* **What is required**
Below are some entries. Copy each line that holds the string "none".

Start of Data records

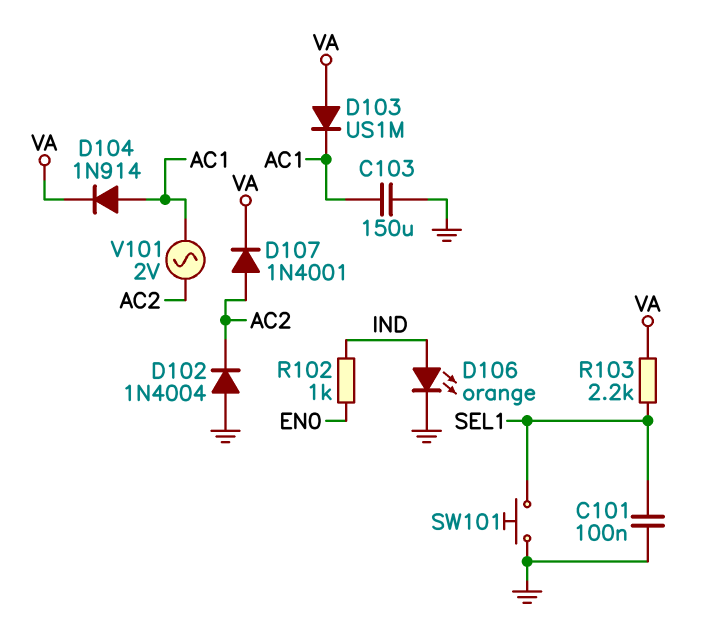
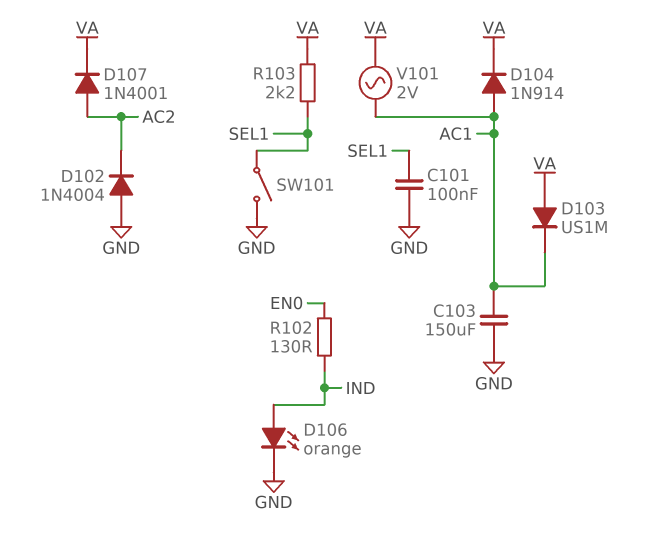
R102: 1k (EN0, IND) -> 130 (EN0, IND)
SW101: button (GND, SEL1) -> switch (GND, SEL1)
V101: AC 2V (AC1, AC2) -> AC 2V (AC1, VA)

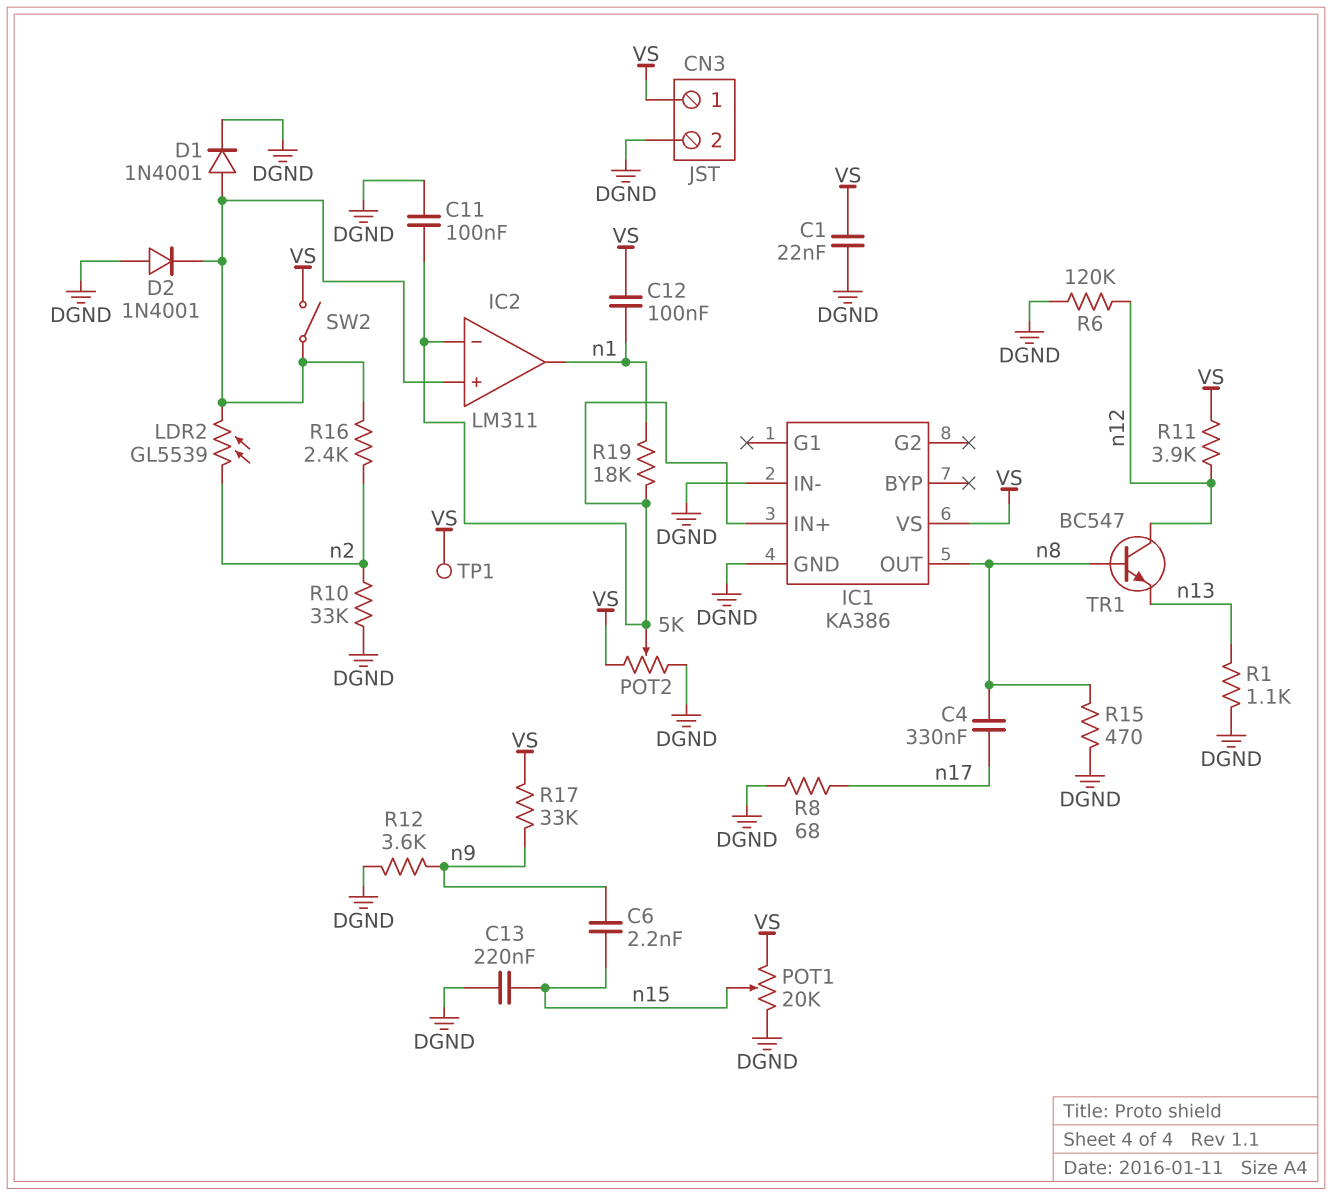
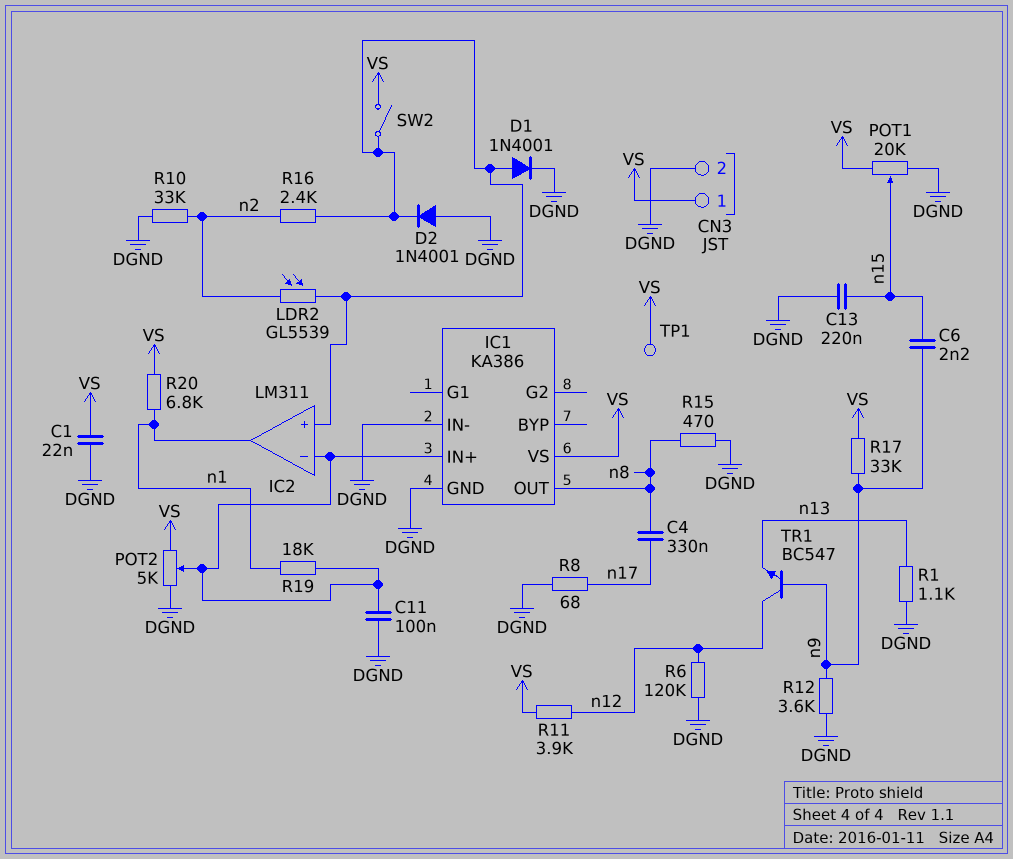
C12: 100nF (VS, n1) -> none
R20: none -> 6.8k (VS, n1)
TR1: NPN BC547 (B n8, C n12, E n13) -> NPN BC547 (B n9, C n12, E n13)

End of Data records

* **Expected output**
C12: 100nF (VS, n1) -> none
R20: none -> 6.8k (VS, n1)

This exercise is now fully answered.